- _Stored records_
┄┄┄┄┄┄┄┄┄┄

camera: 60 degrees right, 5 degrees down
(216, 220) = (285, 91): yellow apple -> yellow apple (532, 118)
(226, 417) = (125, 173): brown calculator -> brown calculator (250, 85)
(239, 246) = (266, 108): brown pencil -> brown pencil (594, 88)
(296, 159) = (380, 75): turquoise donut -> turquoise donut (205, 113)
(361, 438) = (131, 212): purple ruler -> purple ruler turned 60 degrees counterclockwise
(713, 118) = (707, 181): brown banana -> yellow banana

┄┄┄┄┄┄┄┄┄┄

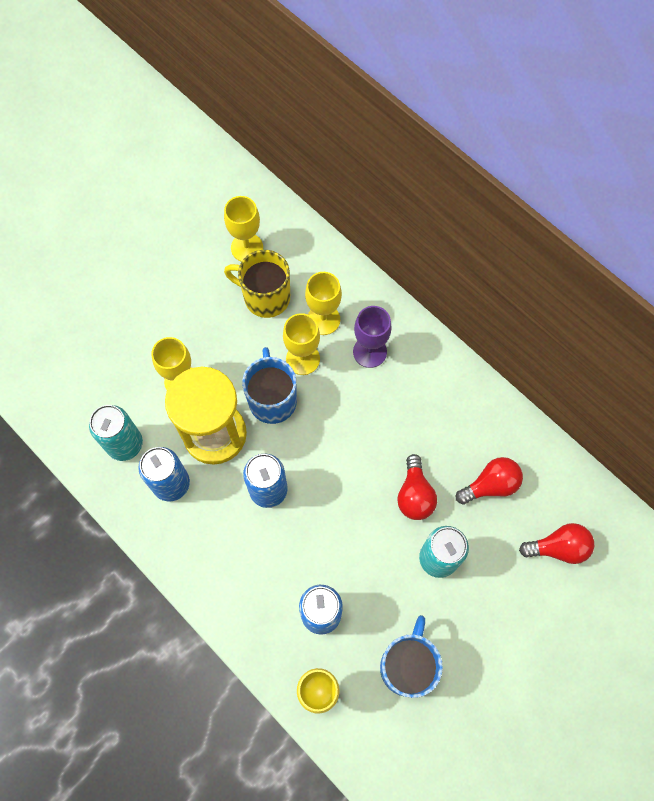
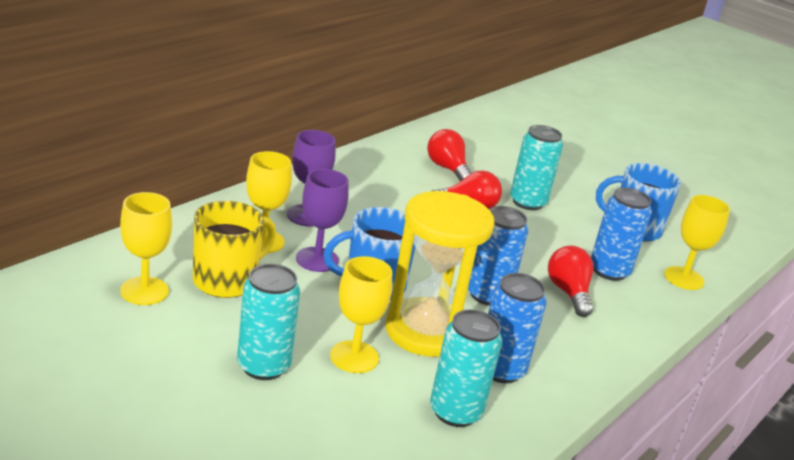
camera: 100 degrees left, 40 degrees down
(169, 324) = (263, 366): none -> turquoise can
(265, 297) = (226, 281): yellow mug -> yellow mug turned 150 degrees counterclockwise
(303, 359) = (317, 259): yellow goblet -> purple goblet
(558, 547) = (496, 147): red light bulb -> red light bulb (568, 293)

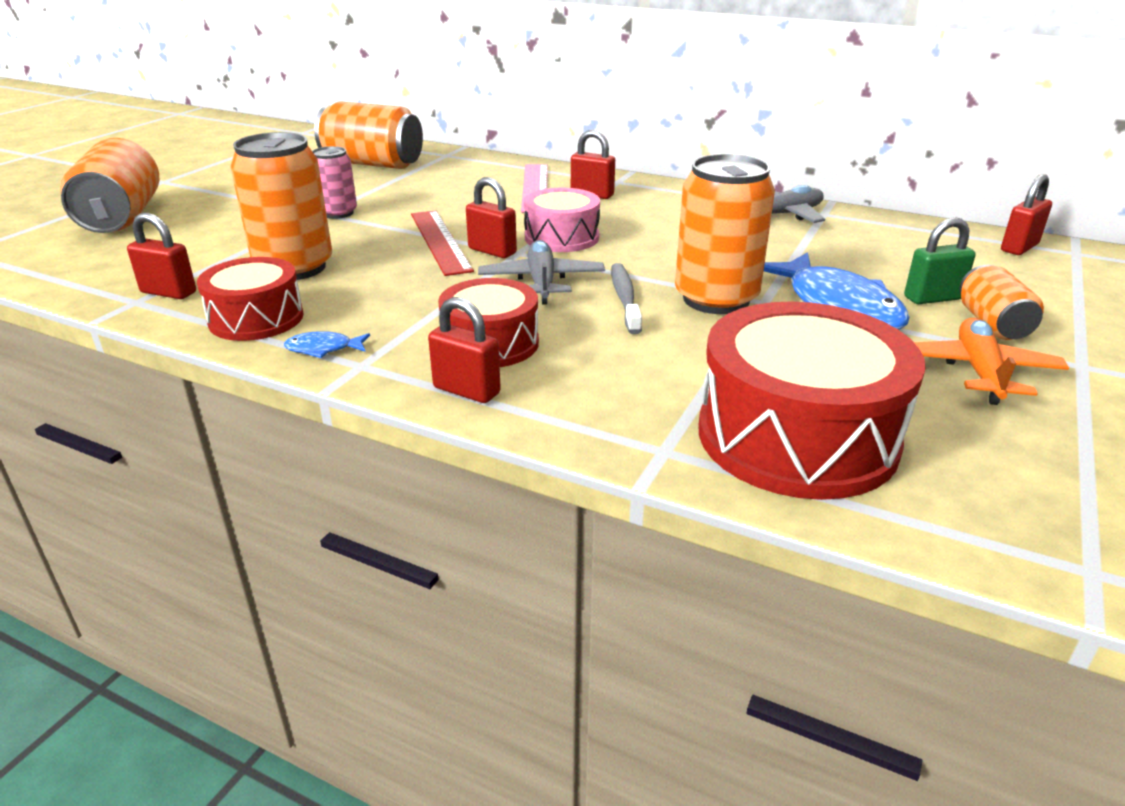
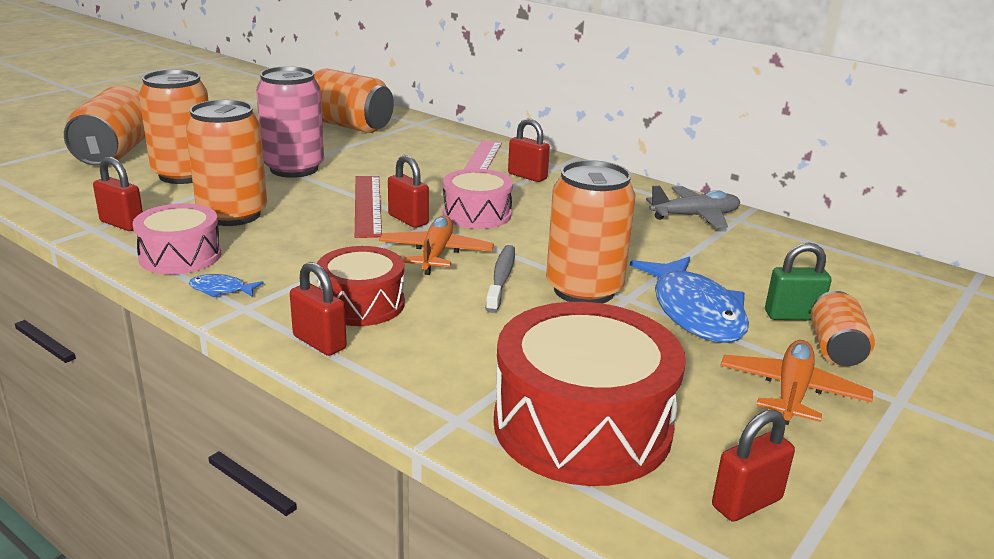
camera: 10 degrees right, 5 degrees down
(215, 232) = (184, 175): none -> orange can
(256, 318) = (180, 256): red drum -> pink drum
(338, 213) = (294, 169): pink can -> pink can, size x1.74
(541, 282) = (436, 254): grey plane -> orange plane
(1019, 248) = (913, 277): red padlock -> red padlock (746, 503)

┄┄┄┄┄┄┄┄┄┄

- _WHAT YOU SHOULD DO_
When you reach the line with "(558, 547) = (496, 147): red" in the records above, begin repeating the lines exactly, and stop after the line with "(1019, 248) = (913, 277): red". Skip all pictures.

- _FINAL ANSWER_
(558, 547) = (496, 147): red light bulb -> red light bulb (568, 293)

camera: 10 degrees right, 5 degrees down
(215, 232) = (184, 175): none -> orange can
(256, 318) = (180, 256): red drum -> pink drum
(338, 213) = (294, 169): pink can -> pink can, size x1.74
(541, 282) = (436, 254): grey plane -> orange plane
(1019, 248) = (913, 277): red padlock -> red padlock (746, 503)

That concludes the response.